→ Given information:
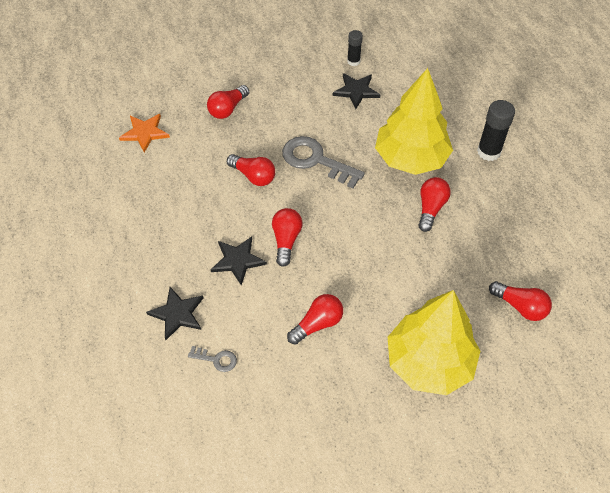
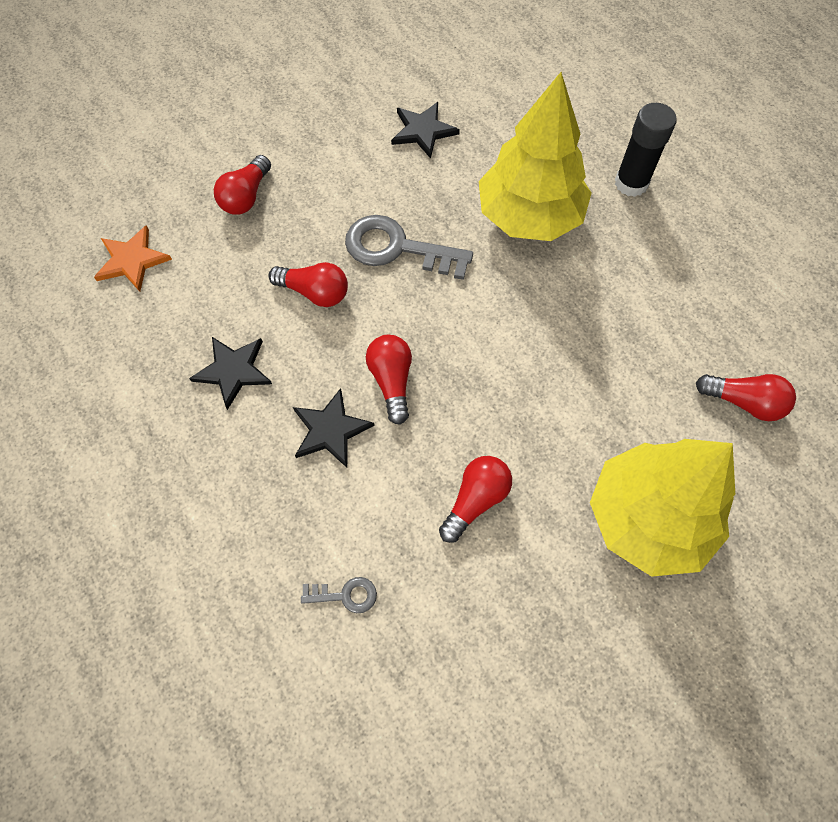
camera: 15 degrees left, 10 degrees up
(177, 314) = (265, 537): black star -> black star (233, 371)
(353, 61) = (405, 87): black glue stick -> none
(431, 208) = (579, 285): red light bulb -> none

→ Task goal: Everything in the listing except the pictures must come back exactly as written.

→ Task solution:
camera: 15 degrees left, 10 degrees up
(177, 314) = (265, 537): black star -> black star (233, 371)
(353, 61) = (405, 87): black glue stick -> none
(431, 208) = (579, 285): red light bulb -> none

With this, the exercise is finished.